[Itemized modification records]
━━━━━━━━━━━━━━━━━━━━

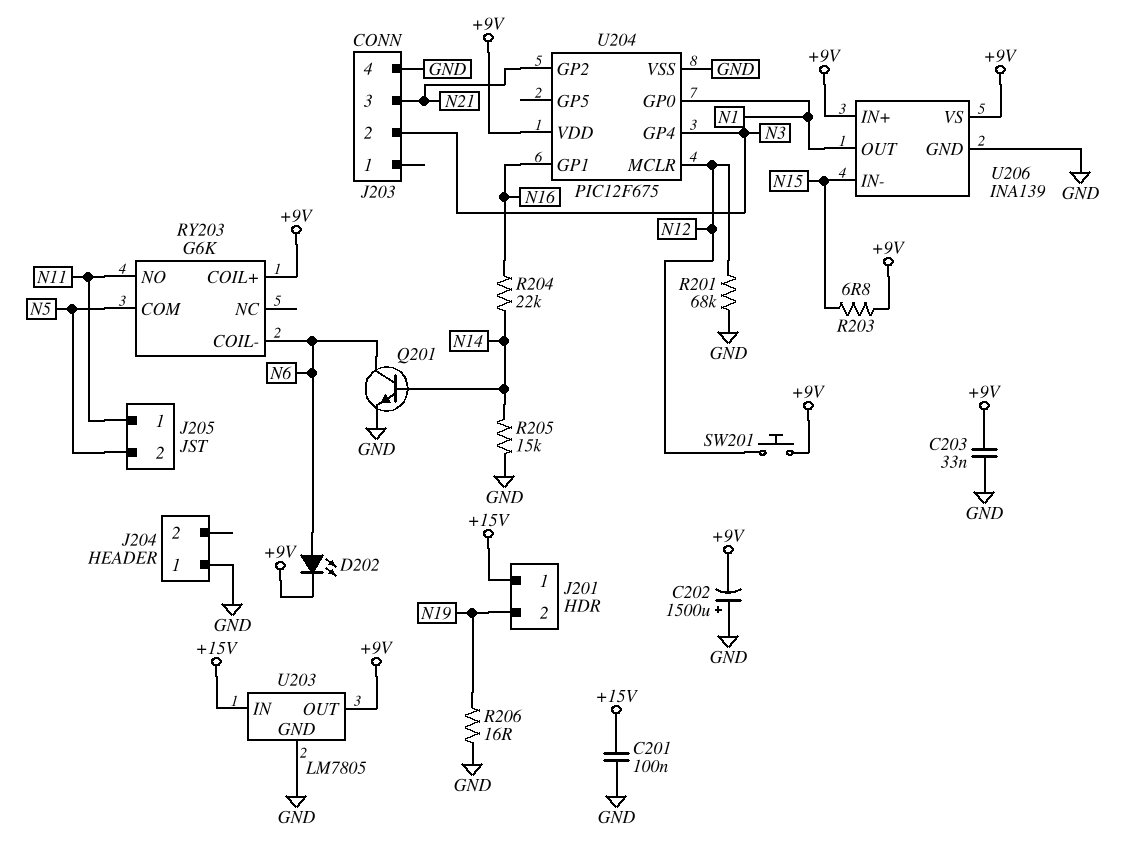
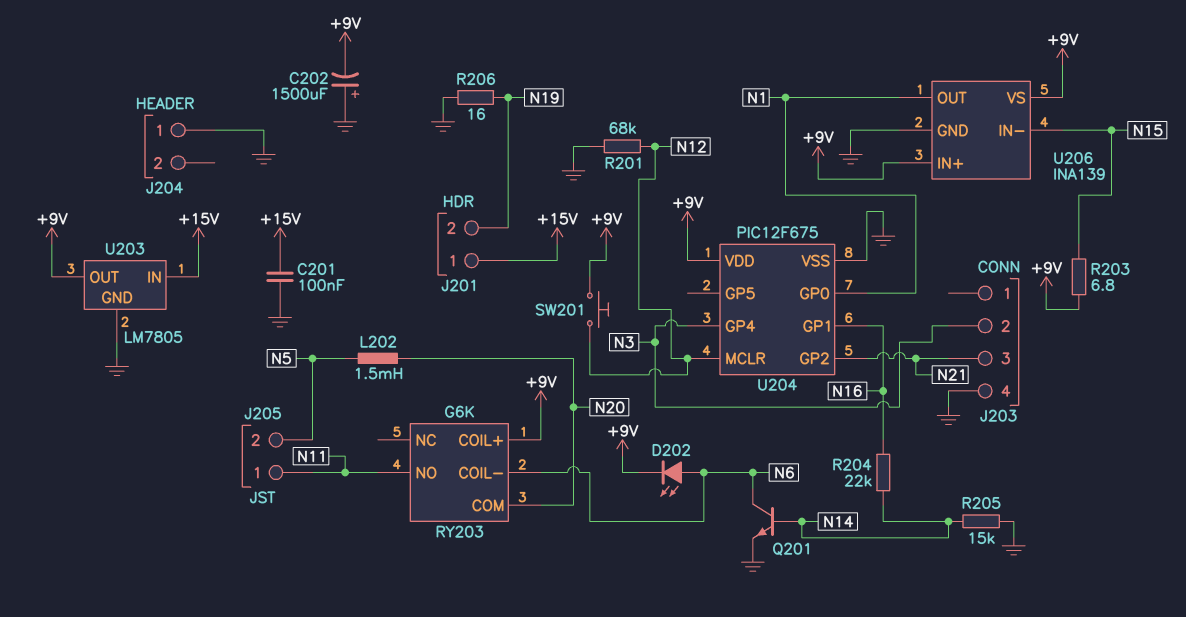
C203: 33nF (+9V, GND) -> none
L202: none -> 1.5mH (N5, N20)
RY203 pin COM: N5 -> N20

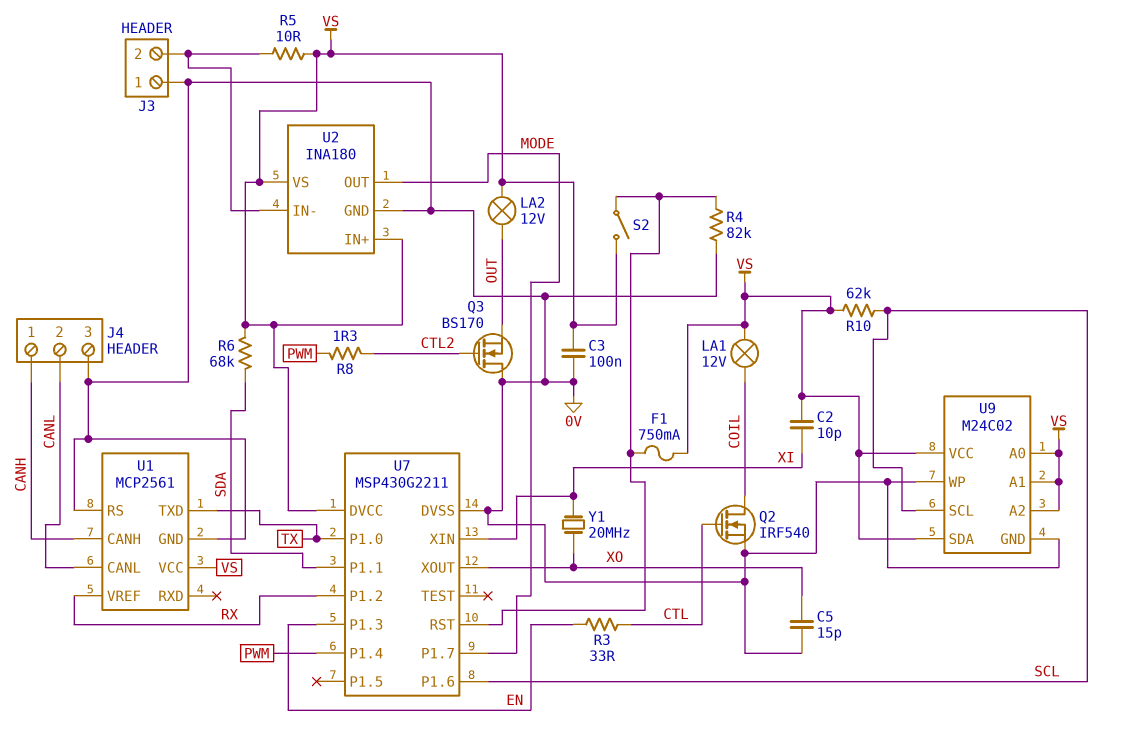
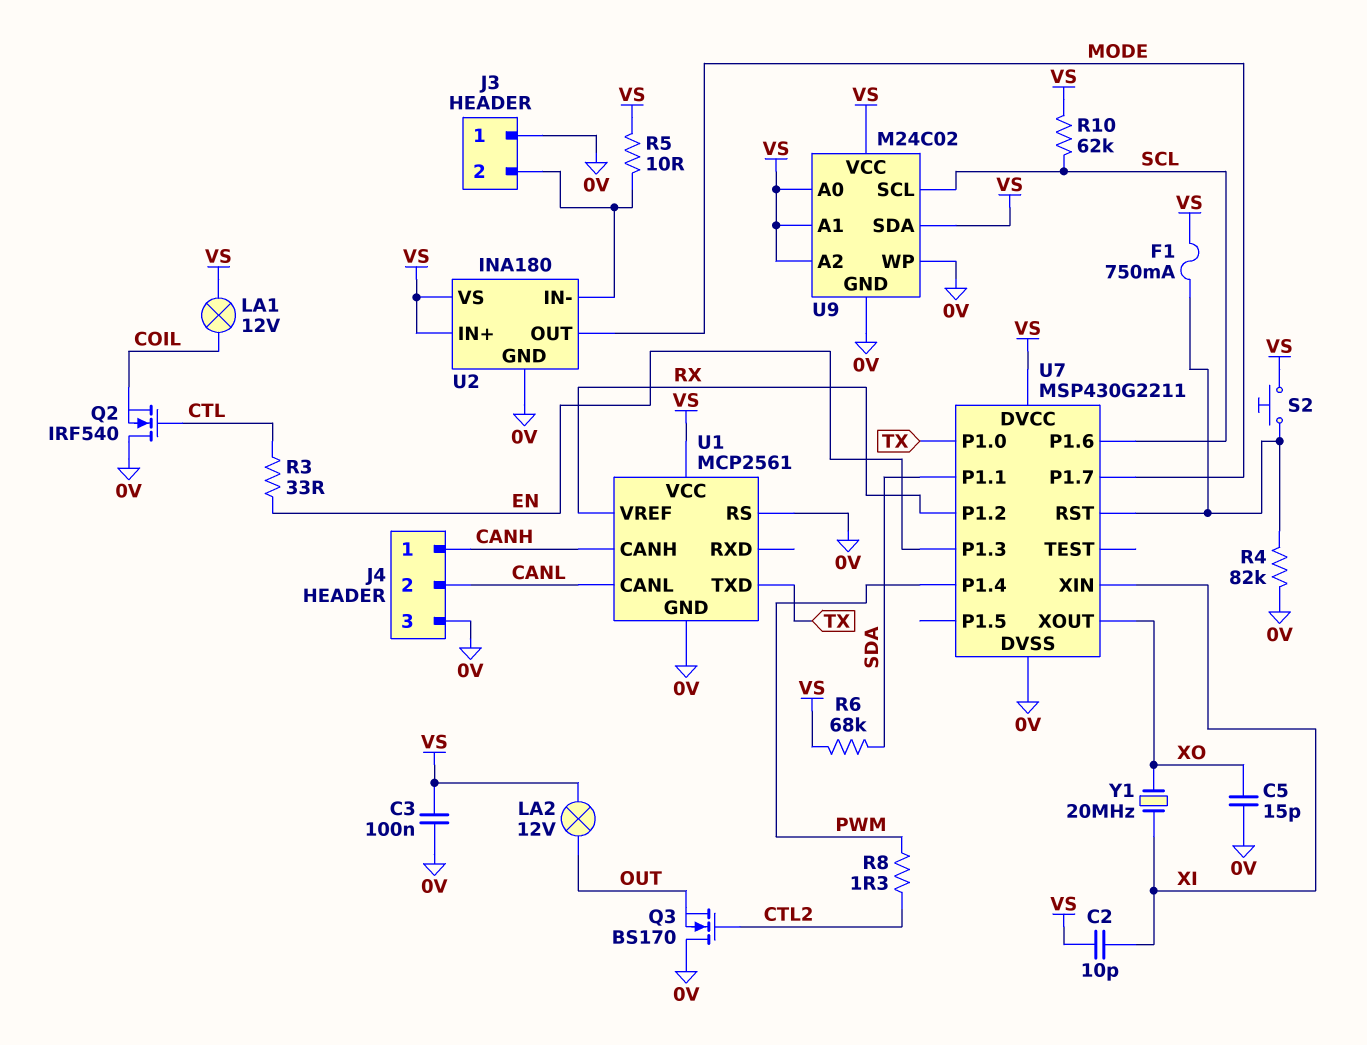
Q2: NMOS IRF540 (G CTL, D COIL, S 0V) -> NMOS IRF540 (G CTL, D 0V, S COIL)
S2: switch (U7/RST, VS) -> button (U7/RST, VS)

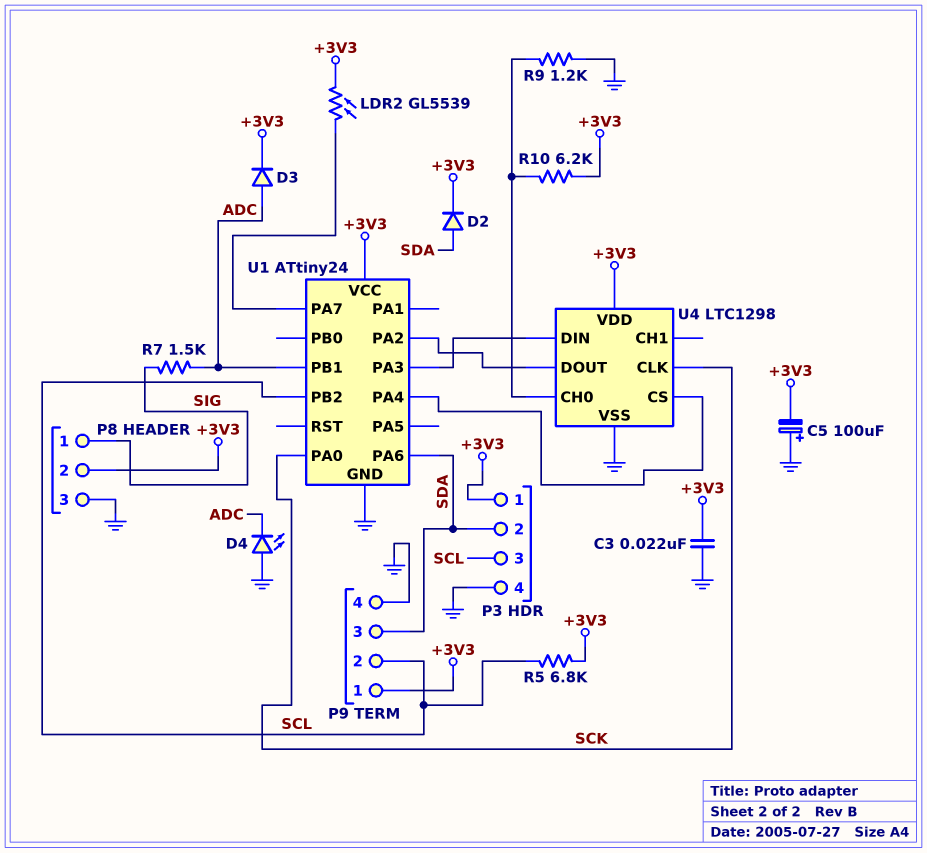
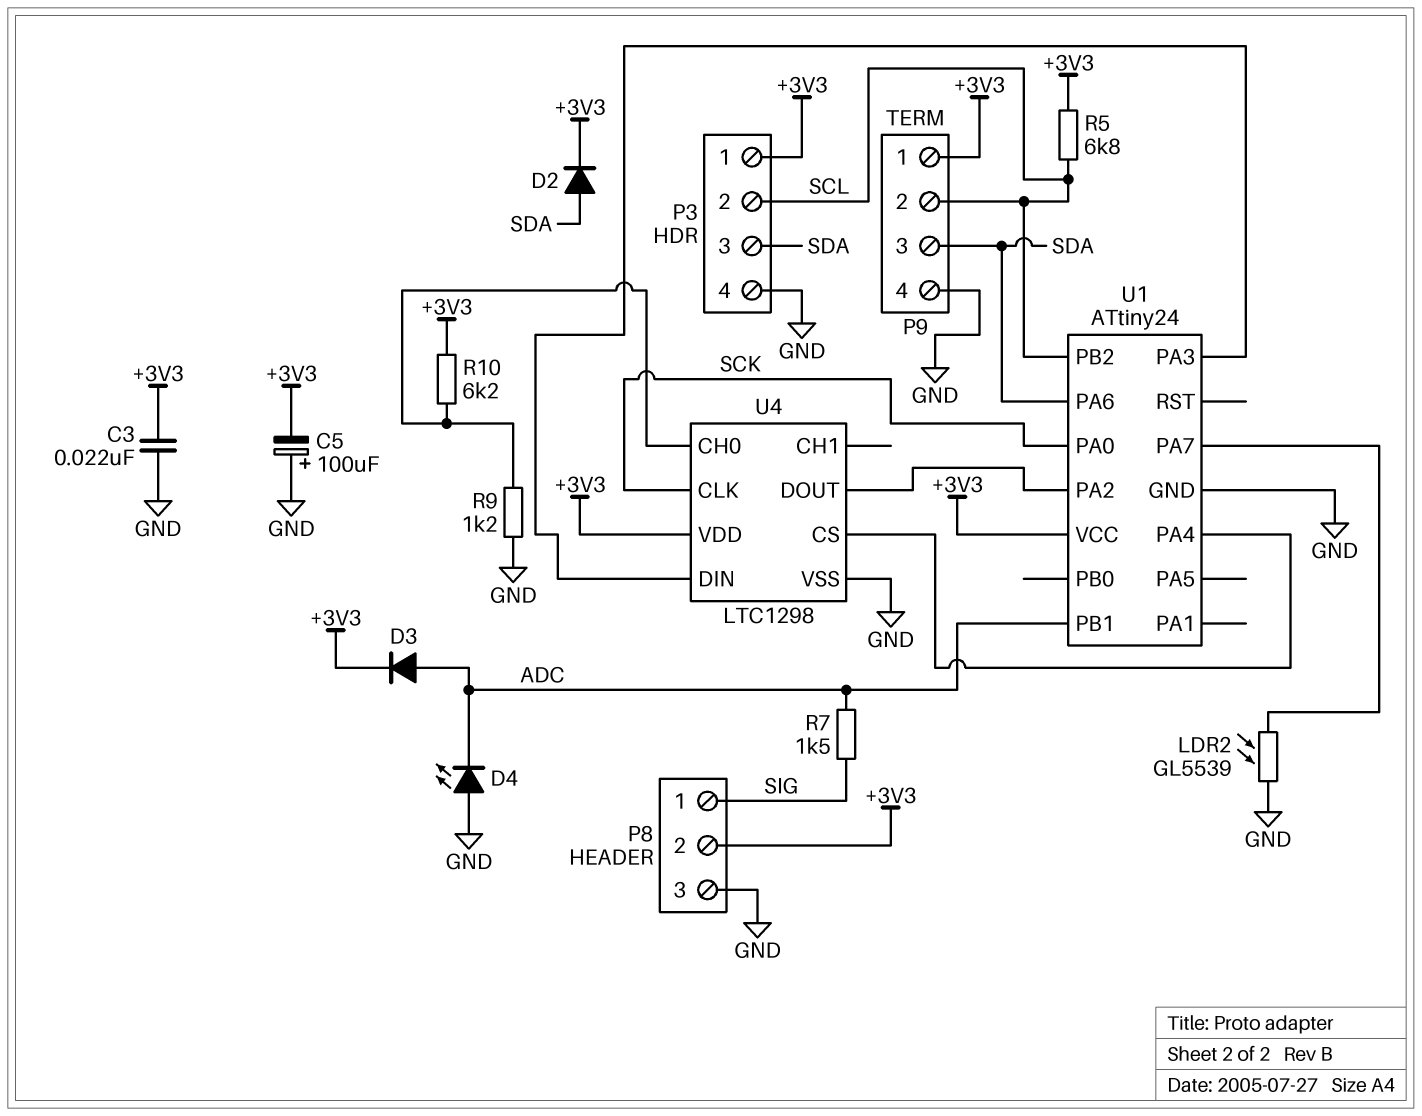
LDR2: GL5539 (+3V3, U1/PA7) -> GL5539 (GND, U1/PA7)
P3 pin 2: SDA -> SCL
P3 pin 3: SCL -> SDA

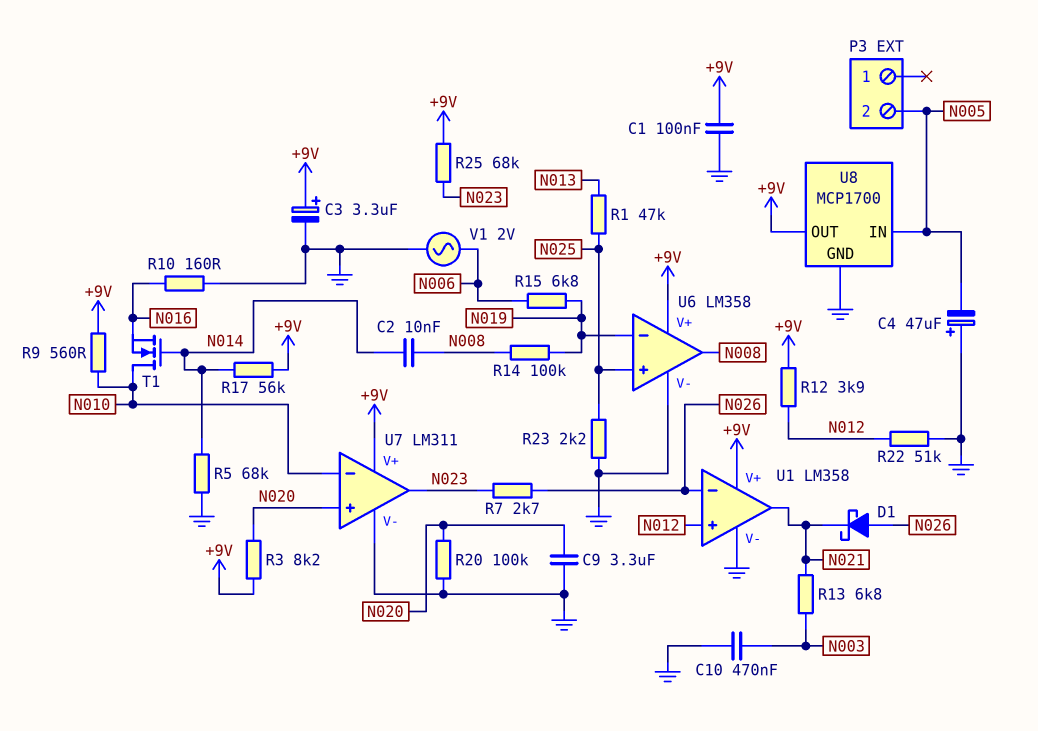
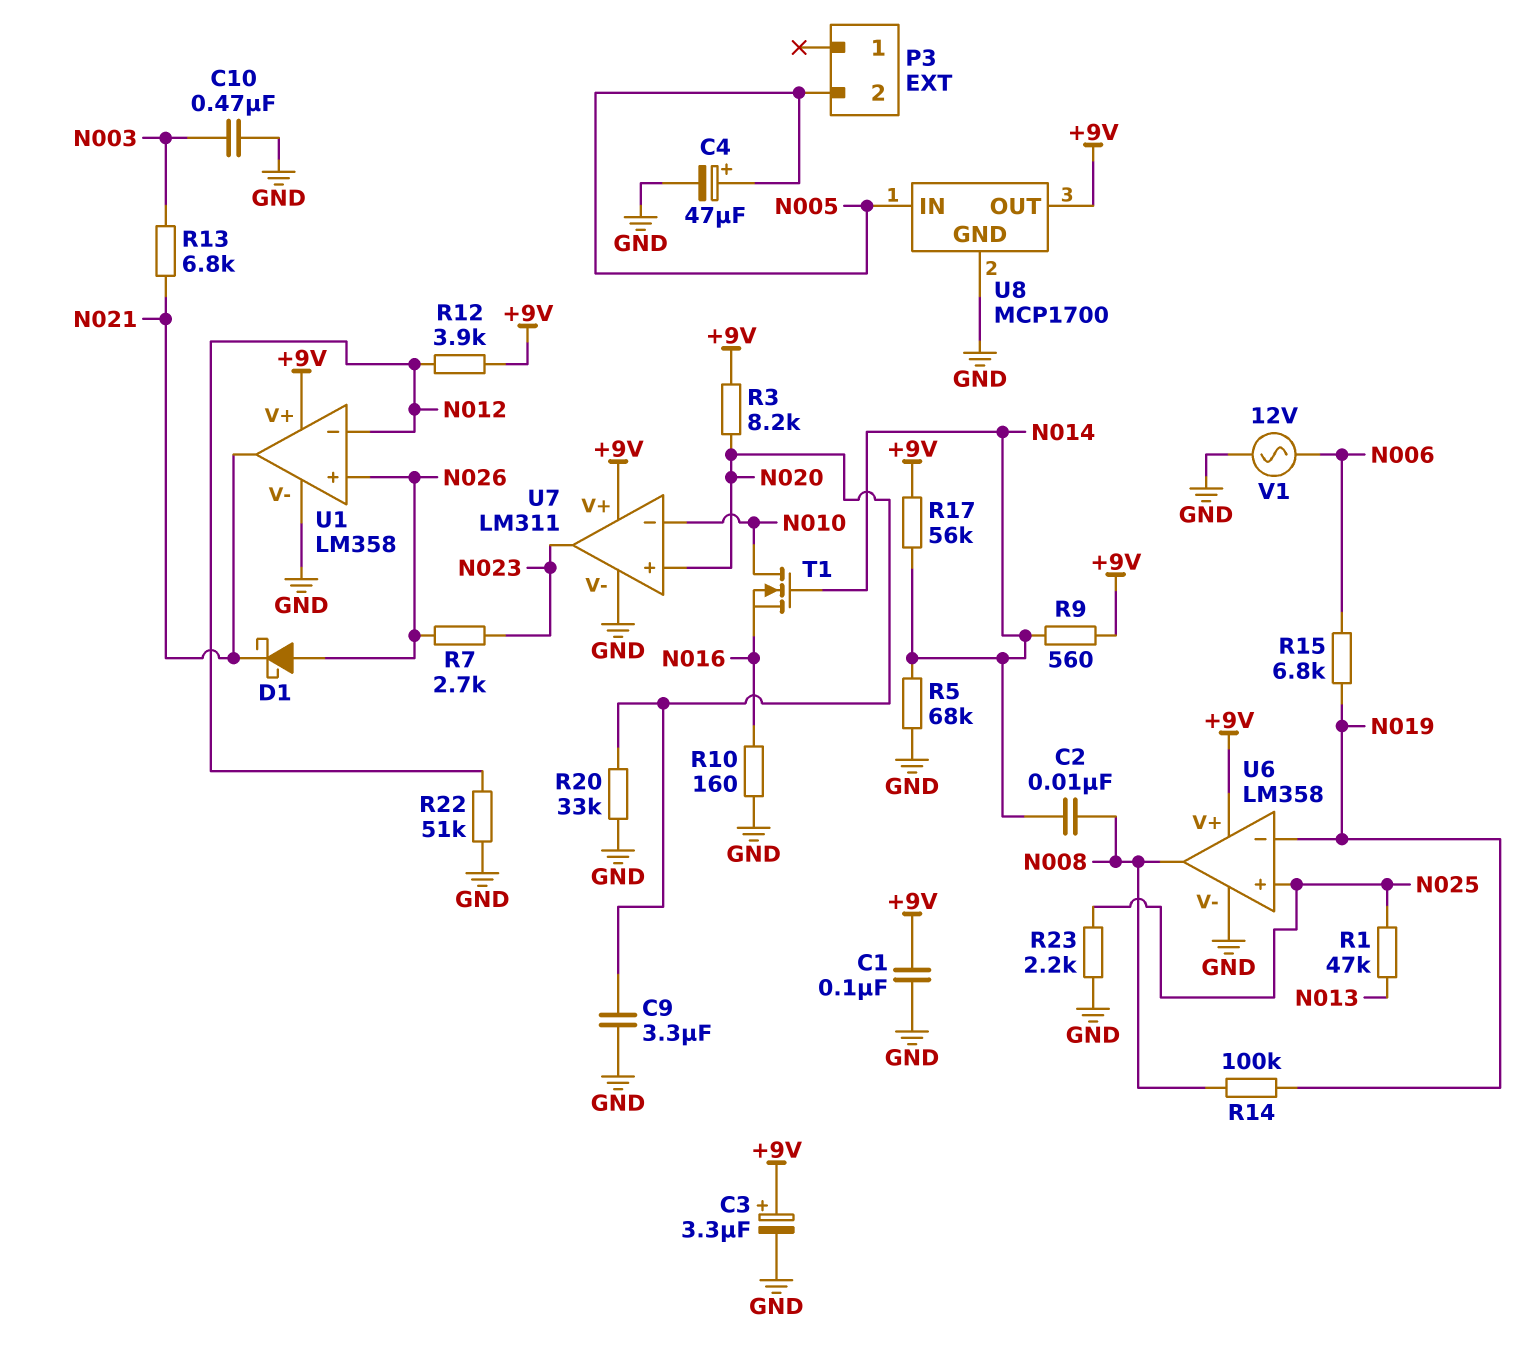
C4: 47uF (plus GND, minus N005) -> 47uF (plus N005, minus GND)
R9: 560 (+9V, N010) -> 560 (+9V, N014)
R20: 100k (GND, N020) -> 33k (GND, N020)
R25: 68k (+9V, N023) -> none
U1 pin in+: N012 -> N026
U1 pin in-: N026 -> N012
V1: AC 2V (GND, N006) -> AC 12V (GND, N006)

━━━━━━━━━━━━━━━━━━━━

What you are asked to do
Treating the line with "U1 pin in+: N012 -> N026" as the last line to include, retype the records exactly from their first line, excluding pictures.

Output for this task
C203: 33nF (+9V, GND) -> none
L202: none -> 1.5mH (N5, N20)
RY203 pin COM: N5 -> N20

Q2: NMOS IRF540 (G CTL, D COIL, S 0V) -> NMOS IRF540 (G CTL, D 0V, S COIL)
S2: switch (U7/RST, VS) -> button (U7/RST, VS)

LDR2: GL5539 (+3V3, U1/PA7) -> GL5539 (GND, U1/PA7)
P3 pin 2: SDA -> SCL
P3 pin 3: SCL -> SDA

C4: 47uF (plus GND, minus N005) -> 47uF (plus N005, minus GND)
R9: 560 (+9V, N010) -> 560 (+9V, N014)
R20: 100k (GND, N020) -> 33k (GND, N020)
R25: 68k (+9V, N023) -> none
U1 pin in+: N012 -> N026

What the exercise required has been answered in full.